_Your assignment_:
All of the data needs to be reproduced with no alterations.

_Source material_:
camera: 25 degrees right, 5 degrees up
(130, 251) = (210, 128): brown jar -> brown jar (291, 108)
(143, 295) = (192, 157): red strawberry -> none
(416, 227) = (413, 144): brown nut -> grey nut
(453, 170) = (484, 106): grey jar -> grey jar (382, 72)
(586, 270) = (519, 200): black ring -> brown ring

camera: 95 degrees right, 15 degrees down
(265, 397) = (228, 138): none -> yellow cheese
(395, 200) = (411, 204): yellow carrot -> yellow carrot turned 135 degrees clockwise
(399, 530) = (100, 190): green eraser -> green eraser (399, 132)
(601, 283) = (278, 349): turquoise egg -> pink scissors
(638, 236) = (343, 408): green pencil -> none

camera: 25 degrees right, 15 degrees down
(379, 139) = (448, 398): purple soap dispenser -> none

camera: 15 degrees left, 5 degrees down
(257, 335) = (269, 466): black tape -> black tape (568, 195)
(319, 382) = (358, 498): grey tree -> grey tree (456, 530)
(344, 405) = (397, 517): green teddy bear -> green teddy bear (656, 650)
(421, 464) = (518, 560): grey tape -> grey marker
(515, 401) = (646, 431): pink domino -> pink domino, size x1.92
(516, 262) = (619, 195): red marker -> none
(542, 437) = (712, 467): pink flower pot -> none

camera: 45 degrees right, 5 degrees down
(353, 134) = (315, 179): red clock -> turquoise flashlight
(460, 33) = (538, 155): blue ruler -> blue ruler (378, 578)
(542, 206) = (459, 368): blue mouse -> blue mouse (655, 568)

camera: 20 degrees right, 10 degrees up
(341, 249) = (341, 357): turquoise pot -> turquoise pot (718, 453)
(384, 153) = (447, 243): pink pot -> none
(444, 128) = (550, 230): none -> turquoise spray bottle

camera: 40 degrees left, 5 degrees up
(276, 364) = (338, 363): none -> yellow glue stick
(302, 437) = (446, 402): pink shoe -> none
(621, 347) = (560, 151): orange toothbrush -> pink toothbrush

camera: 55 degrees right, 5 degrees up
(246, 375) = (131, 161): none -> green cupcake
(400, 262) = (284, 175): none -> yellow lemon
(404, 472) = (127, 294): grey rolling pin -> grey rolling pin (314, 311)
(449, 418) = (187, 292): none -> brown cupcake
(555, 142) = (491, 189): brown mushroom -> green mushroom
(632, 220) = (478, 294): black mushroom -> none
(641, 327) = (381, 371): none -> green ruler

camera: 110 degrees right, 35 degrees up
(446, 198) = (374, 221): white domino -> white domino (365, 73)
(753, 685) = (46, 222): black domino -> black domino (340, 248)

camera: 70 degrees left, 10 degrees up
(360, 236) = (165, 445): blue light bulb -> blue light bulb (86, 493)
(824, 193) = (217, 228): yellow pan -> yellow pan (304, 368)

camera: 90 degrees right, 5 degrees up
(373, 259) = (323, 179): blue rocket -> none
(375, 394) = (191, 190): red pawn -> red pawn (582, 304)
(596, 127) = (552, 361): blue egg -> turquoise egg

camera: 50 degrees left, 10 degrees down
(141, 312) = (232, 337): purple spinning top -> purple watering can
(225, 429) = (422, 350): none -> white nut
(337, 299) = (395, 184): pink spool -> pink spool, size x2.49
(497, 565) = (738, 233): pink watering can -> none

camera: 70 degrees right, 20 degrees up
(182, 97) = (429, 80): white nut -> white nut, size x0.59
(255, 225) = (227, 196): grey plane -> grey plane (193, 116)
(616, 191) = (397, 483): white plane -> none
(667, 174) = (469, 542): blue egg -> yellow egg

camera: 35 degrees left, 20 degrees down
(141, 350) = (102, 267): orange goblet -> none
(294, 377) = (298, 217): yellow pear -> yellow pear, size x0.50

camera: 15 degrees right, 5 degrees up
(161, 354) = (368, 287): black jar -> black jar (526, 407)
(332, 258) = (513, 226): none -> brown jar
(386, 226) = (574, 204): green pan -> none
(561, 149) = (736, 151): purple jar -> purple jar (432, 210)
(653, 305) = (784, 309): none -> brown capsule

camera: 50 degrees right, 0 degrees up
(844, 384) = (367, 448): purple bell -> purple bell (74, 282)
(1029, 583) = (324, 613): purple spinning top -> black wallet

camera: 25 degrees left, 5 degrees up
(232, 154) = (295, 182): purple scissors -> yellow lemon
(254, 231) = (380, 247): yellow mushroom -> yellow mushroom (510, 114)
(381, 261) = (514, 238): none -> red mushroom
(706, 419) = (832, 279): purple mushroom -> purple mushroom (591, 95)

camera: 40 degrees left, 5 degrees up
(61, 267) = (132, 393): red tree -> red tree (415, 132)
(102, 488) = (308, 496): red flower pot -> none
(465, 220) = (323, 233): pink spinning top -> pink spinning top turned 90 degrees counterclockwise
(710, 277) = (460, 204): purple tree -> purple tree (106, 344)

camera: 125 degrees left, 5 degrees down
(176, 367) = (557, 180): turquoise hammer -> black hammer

_Answer for the task_:
camera: 25 degrees right, 5 degrees up
(130, 251) = (210, 128): brown jar -> brown jar (291, 108)
(143, 295) = (192, 157): red strawberry -> none
(416, 227) = (413, 144): brown nut -> grey nut
(453, 170) = (484, 106): grey jar -> grey jar (382, 72)
(586, 270) = (519, 200): black ring -> brown ring

camera: 95 degrees right, 15 degrees down
(265, 397) = (228, 138): none -> yellow cheese
(395, 200) = (411, 204): yellow carrot -> yellow carrot turned 135 degrees clockwise
(399, 530) = (100, 190): green eraser -> green eraser (399, 132)
(601, 283) = (278, 349): turquoise egg -> pink scissors
(638, 236) = (343, 408): green pencil -> none

camera: 25 degrees right, 15 degrees down
(379, 139) = (448, 398): purple soap dispenser -> none

camera: 15 degrees left, 5 degrees down
(257, 335) = (269, 466): black tape -> black tape (568, 195)
(319, 382) = (358, 498): grey tree -> grey tree (456, 530)
(344, 405) = (397, 517): green teddy bear -> green teddy bear (656, 650)
(421, 464) = (518, 560): grey tape -> grey marker
(515, 401) = (646, 431): pink domino -> pink domino, size x1.92
(516, 262) = (619, 195): red marker -> none
(542, 437) = (712, 467): pink flower pot -> none

camera: 45 degrees right, 5 degrees down
(353, 134) = (315, 179): red clock -> turquoise flashlight
(460, 33) = (538, 155): blue ruler -> blue ruler (378, 578)
(542, 206) = (459, 368): blue mouse -> blue mouse (655, 568)

camera: 20 degrees right, 10 degrees up
(341, 249) = (341, 357): turquoise pot -> turquoise pot (718, 453)
(384, 153) = (447, 243): pink pot -> none
(444, 128) = (550, 230): none -> turquoise spray bottle

camera: 40 degrees left, 5 degrees up
(276, 364) = (338, 363): none -> yellow glue stick
(302, 437) = (446, 402): pink shoe -> none
(621, 347) = (560, 151): orange toothbrush -> pink toothbrush

camera: 55 degrees right, 5 degrees up
(246, 375) = (131, 161): none -> green cupcake
(400, 262) = (284, 175): none -> yellow lemon
(404, 472) = (127, 294): grey rolling pin -> grey rolling pin (314, 311)
(449, 418) = (187, 292): none -> brown cupcake
(555, 142) = (491, 189): brown mushroom -> green mushroom
(632, 220) = (478, 294): black mushroom -> none
(641, 327) = (381, 371): none -> green ruler

camera: 110 degrees right, 35 degrees up
(446, 198) = (374, 221): white domino -> white domino (365, 73)
(753, 685) = (46, 222): black domino -> black domino (340, 248)

camera: 70 degrees left, 10 degrees up
(360, 236) = (165, 445): blue light bulb -> blue light bulb (86, 493)
(824, 193) = (217, 228): yellow pan -> yellow pan (304, 368)

camera: 90 degrees right, 5 degrees up
(373, 259) = (323, 179): blue rocket -> none
(375, 394) = (191, 190): red pawn -> red pawn (582, 304)
(596, 127) = (552, 361): blue egg -> turquoise egg

camera: 50 degrees left, 10 degrees down
(141, 312) = (232, 337): purple spinning top -> purple watering can
(225, 429) = (422, 350): none -> white nut
(337, 299) = (395, 184): pink spool -> pink spool, size x2.49
(497, 565) = (738, 233): pink watering can -> none

camera: 70 degrees right, 20 degrees up
(182, 97) = (429, 80): white nut -> white nut, size x0.59
(255, 225) = (227, 196): grey plane -> grey plane (193, 116)
(616, 191) = (397, 483): white plane -> none
(667, 174) = (469, 542): blue egg -> yellow egg

camera: 35 degrees left, 20 degrees down
(141, 350) = (102, 267): orange goblet -> none
(294, 377) = (298, 217): yellow pear -> yellow pear, size x0.50

camera: 15 degrees right, 5 degrees up
(161, 354) = (368, 287): black jar -> black jar (526, 407)
(332, 258) = (513, 226): none -> brown jar
(386, 226) = (574, 204): green pan -> none
(561, 149) = (736, 151): purple jar -> purple jar (432, 210)
(653, 305) = (784, 309): none -> brown capsule

camera: 50 degrees right, 0 degrees up
(844, 384) = (367, 448): purple bell -> purple bell (74, 282)
(1029, 583) = (324, 613): purple spinning top -> black wallet

camera: 25 degrees left, 5 degrees up
(232, 154) = (295, 182): purple scissors -> yellow lemon
(254, 231) = (380, 247): yellow mushroom -> yellow mushroom (510, 114)
(381, 261) = (514, 238): none -> red mushroom
(706, 419) = (832, 279): purple mushroom -> purple mushroom (591, 95)

camera: 40 degrees left, 5 degrees up
(61, 267) = (132, 393): red tree -> red tree (415, 132)
(102, 488) = (308, 496): red flower pot -> none
(465, 220) = (323, 233): pink spinning top -> pink spinning top turned 90 degrees counterclockwise
(710, 277) = (460, 204): purple tree -> purple tree (106, 344)

camera: 125 degrees left, 5 degrees down
(176, 367) = (557, 180): turquoise hammer -> black hammer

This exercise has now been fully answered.